== Dataset records

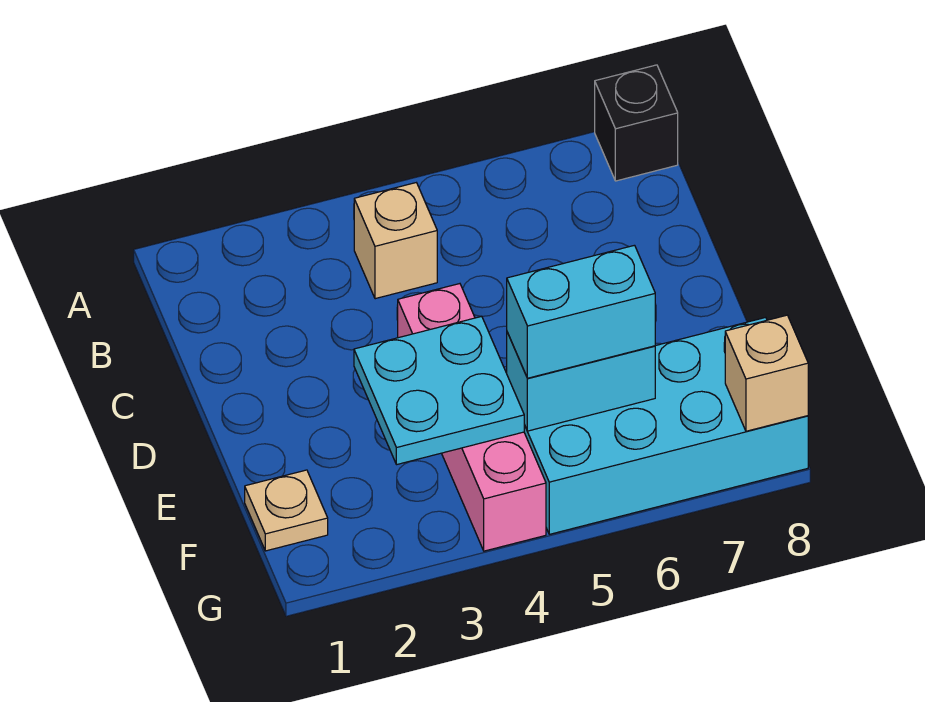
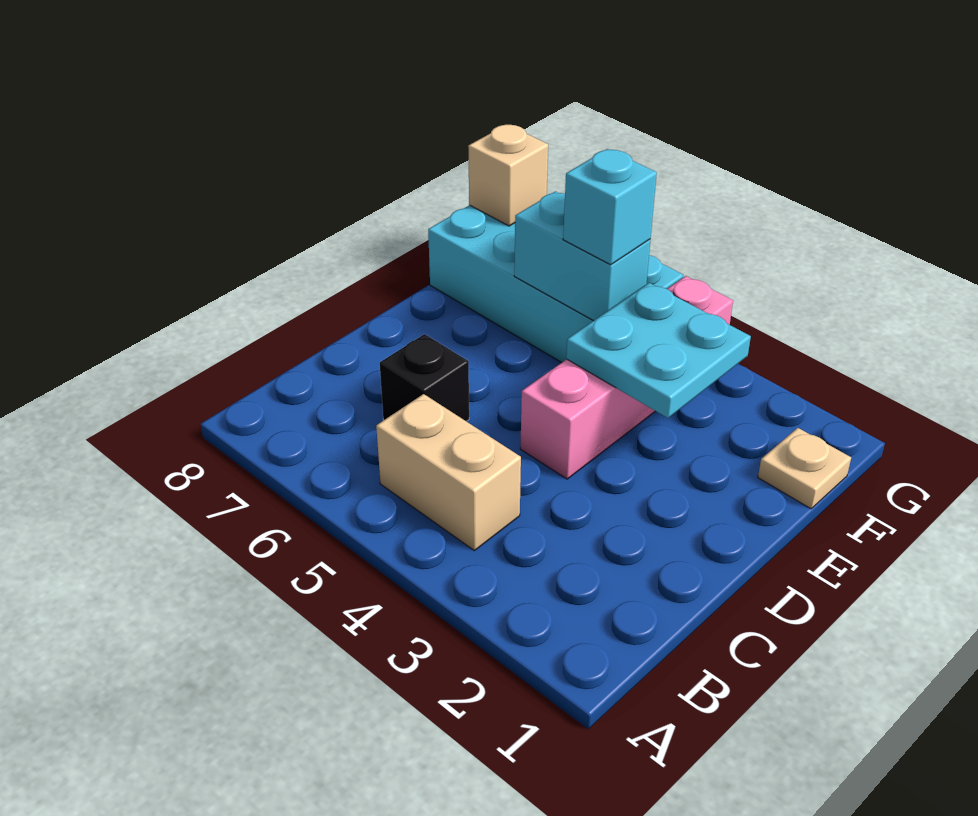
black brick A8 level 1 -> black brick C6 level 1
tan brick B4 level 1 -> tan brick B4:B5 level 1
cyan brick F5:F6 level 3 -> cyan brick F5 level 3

====
== Dataset records

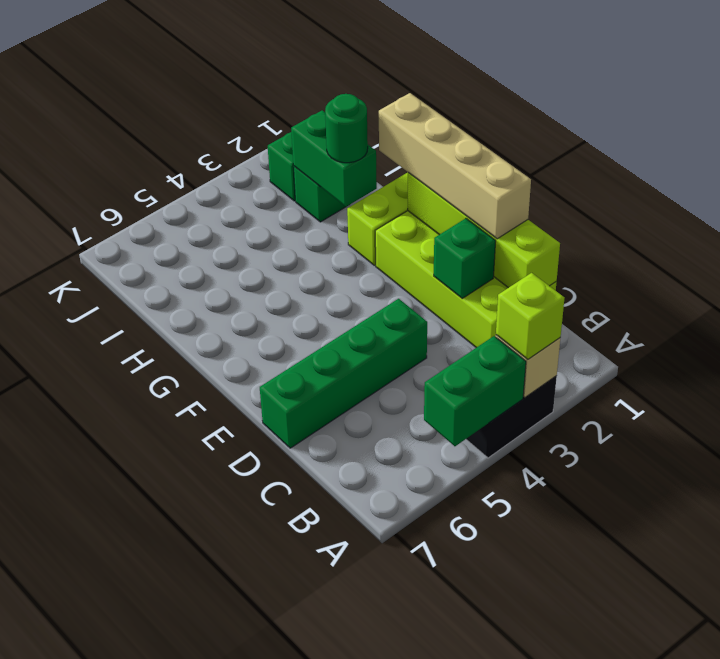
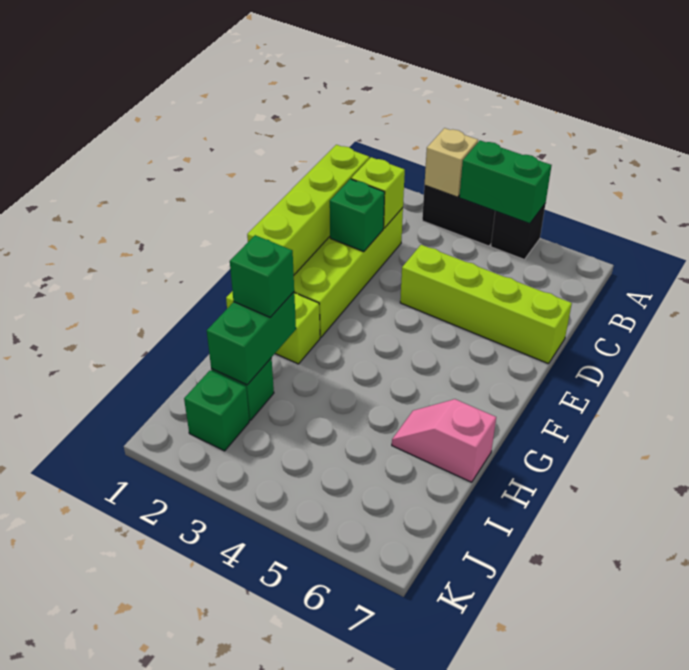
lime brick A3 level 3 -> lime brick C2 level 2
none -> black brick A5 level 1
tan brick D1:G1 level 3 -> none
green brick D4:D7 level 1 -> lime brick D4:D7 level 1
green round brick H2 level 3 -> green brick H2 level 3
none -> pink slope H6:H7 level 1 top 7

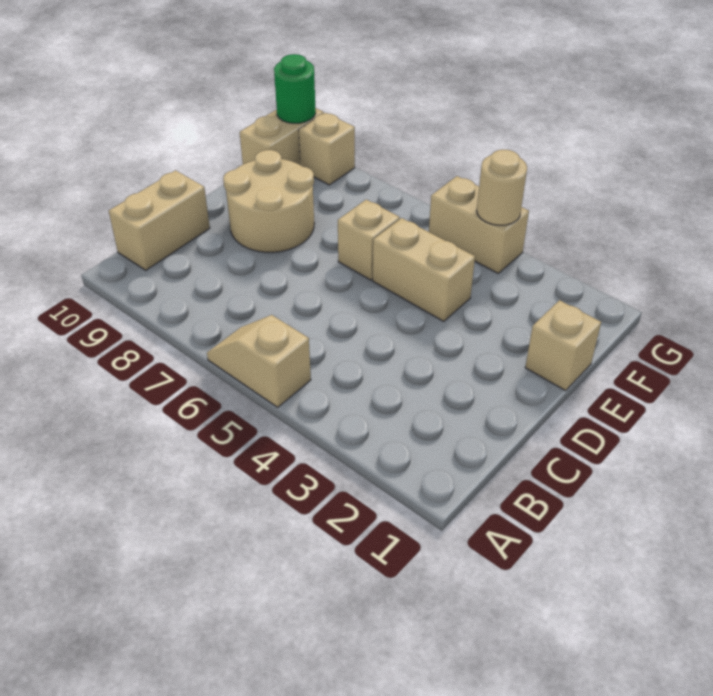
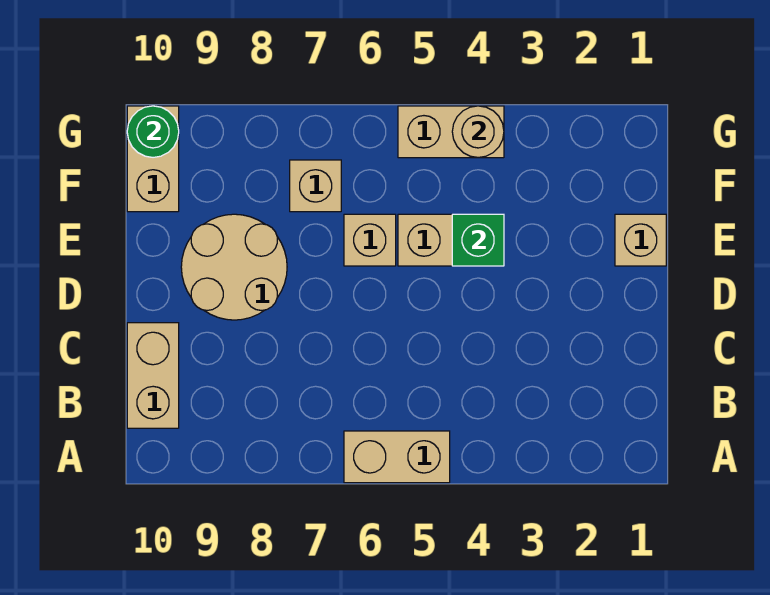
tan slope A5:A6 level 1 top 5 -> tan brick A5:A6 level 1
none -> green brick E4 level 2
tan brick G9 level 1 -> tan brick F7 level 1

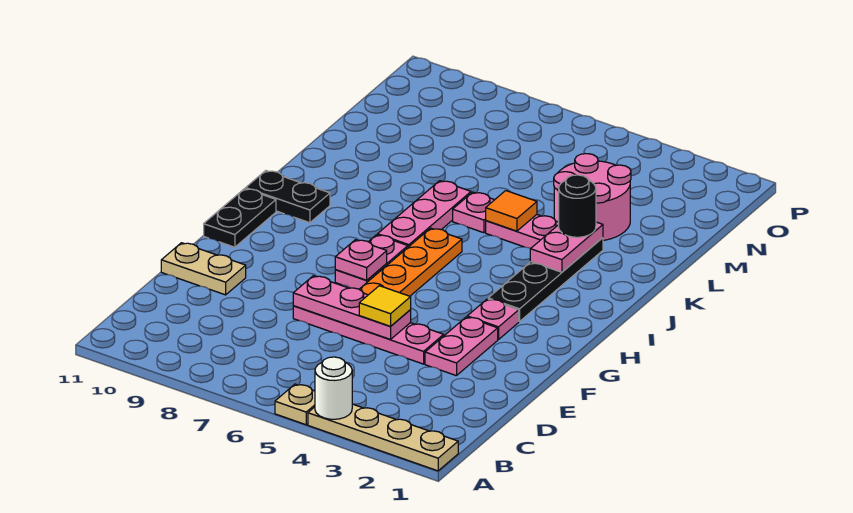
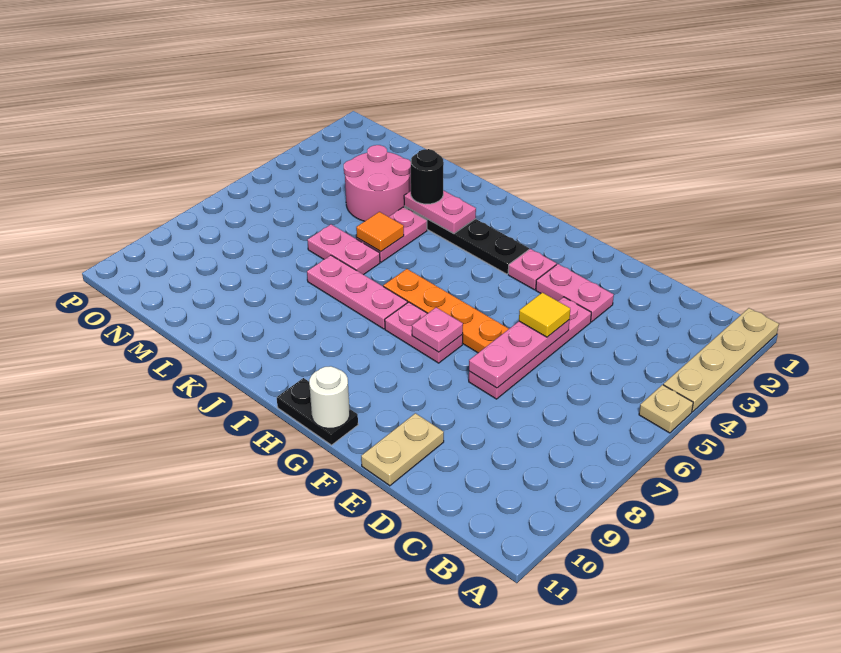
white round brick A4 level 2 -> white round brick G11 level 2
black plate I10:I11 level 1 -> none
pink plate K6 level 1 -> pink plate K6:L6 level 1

====
== Dataset records

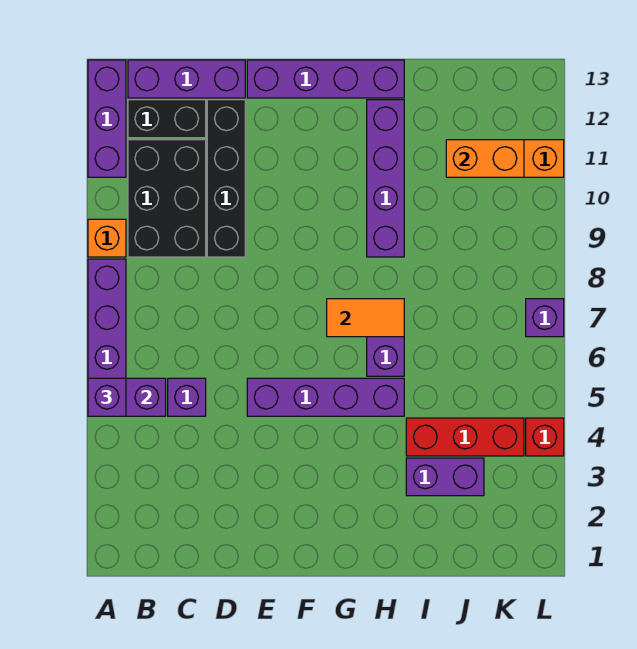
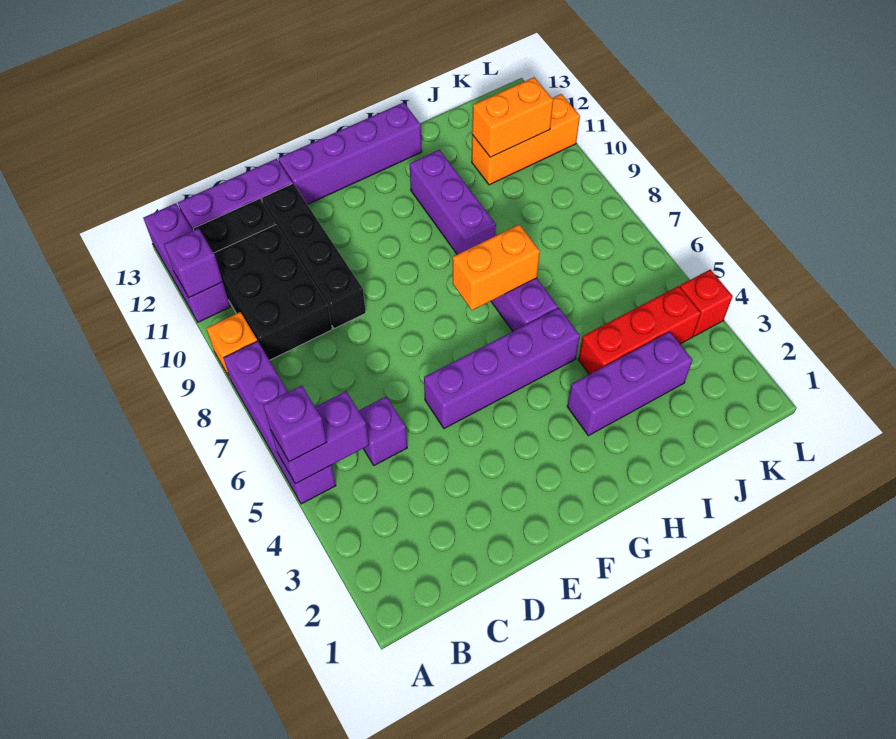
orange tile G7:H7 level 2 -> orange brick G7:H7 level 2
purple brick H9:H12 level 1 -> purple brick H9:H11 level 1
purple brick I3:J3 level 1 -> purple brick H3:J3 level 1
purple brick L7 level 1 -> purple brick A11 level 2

====

What is being asked: The lines holding the string "black" are what is needed from the material above.

Task result:
black brick A8 level 1 -> black brick C6 level 1
none -> black brick A5 level 1
black plate I10:I11 level 1 -> none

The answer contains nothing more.